**TASK INSTRUCTIONS:**
Give back each entry exactly as written, apart from the pictures.

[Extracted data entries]
>>>>

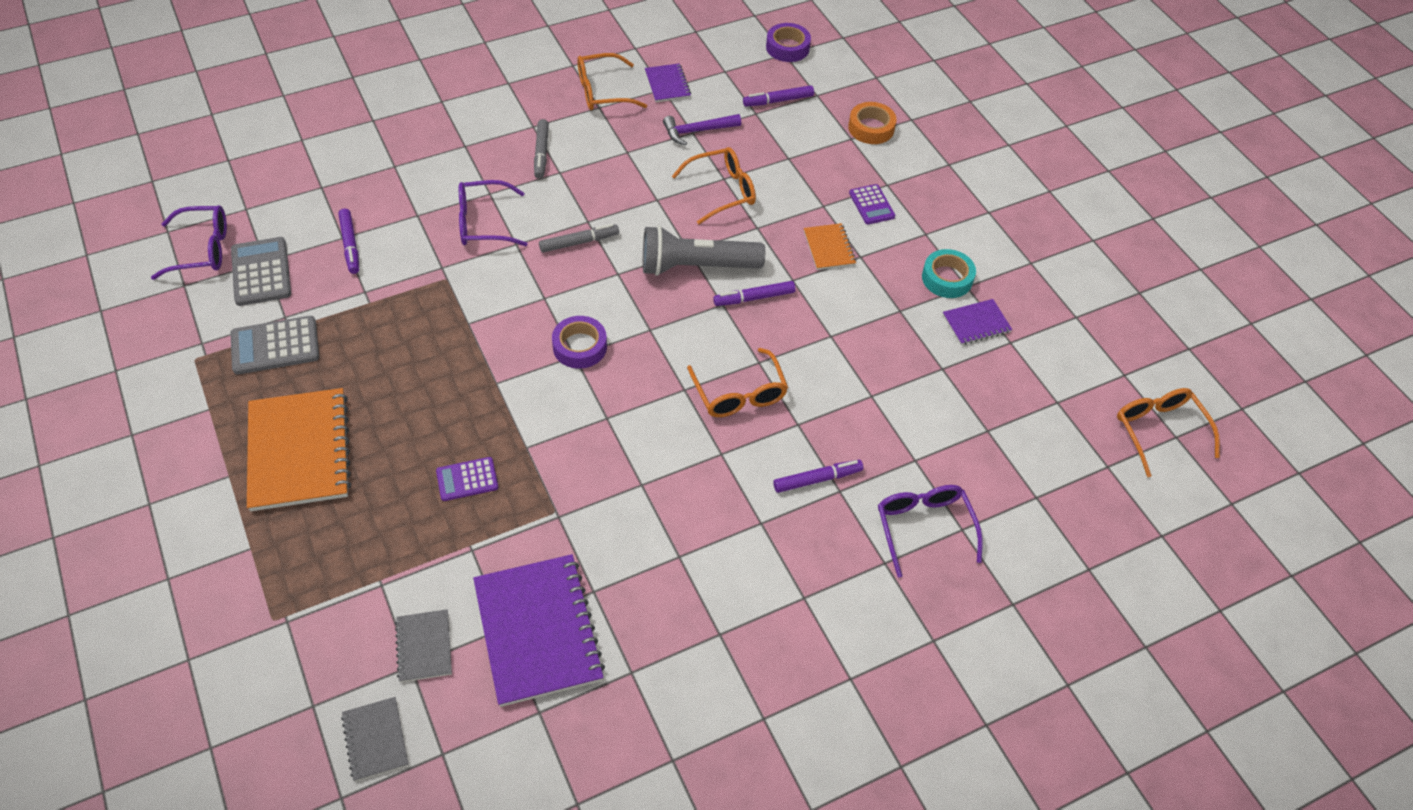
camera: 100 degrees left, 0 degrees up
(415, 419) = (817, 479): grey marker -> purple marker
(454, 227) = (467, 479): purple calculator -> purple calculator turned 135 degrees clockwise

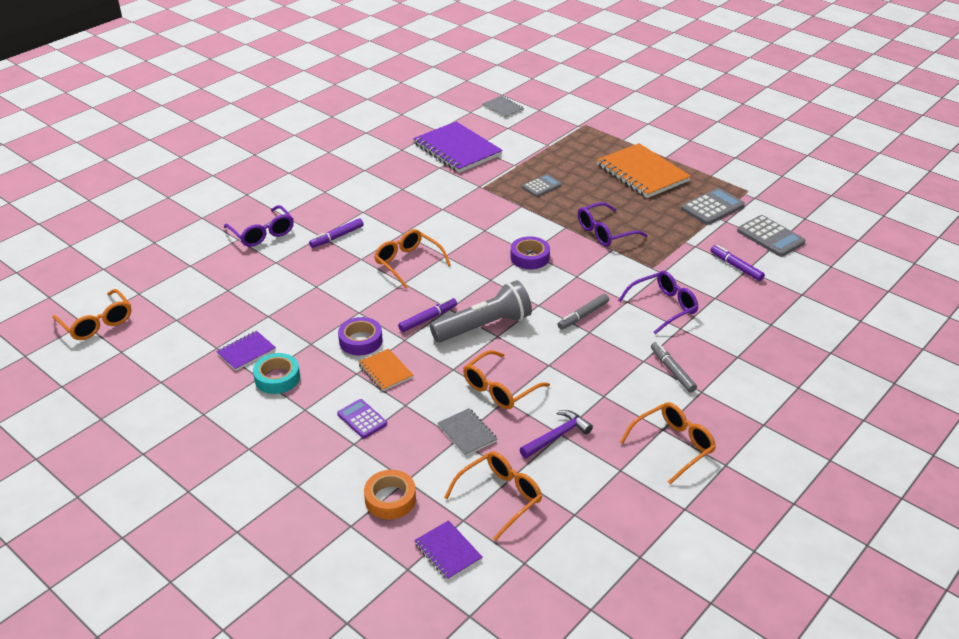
camera: 160 degrees right, 15 degrees down
(202, 249) = (822, 237): purple glasses -> purple glasses (605, 232)
(424, 647) = (507, 133): grey notebook -> grey notebook (467, 433)
(467, 479) = (541, 186): purple calculator -> grey calculator
(667, 84) = (620, 476): purple notebook -> purple notebook (448, 551)
(778, 101) = (499, 497): purple marker -> orange glasses
(787, 47) = (526, 573): purple tape -> purple tape (360, 341)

<<<<

**OUTPUT FOR THIS EXERCISE:**
camera: 100 degrees left, 0 degrees up
(415, 419) = (817, 479): grey marker -> purple marker
(454, 227) = (467, 479): purple calculator -> purple calculator turned 135 degrees clockwise

camera: 160 degrees right, 15 degrees down
(202, 249) = (822, 237): purple glasses -> purple glasses (605, 232)
(424, 647) = (507, 133): grey notebook -> grey notebook (467, 433)
(467, 479) = (541, 186): purple calculator -> grey calculator
(667, 84) = (620, 476): purple notebook -> purple notebook (448, 551)
(778, 101) = (499, 497): purple marker -> orange glasses
(787, 47) = (526, 573): purple tape -> purple tape (360, 341)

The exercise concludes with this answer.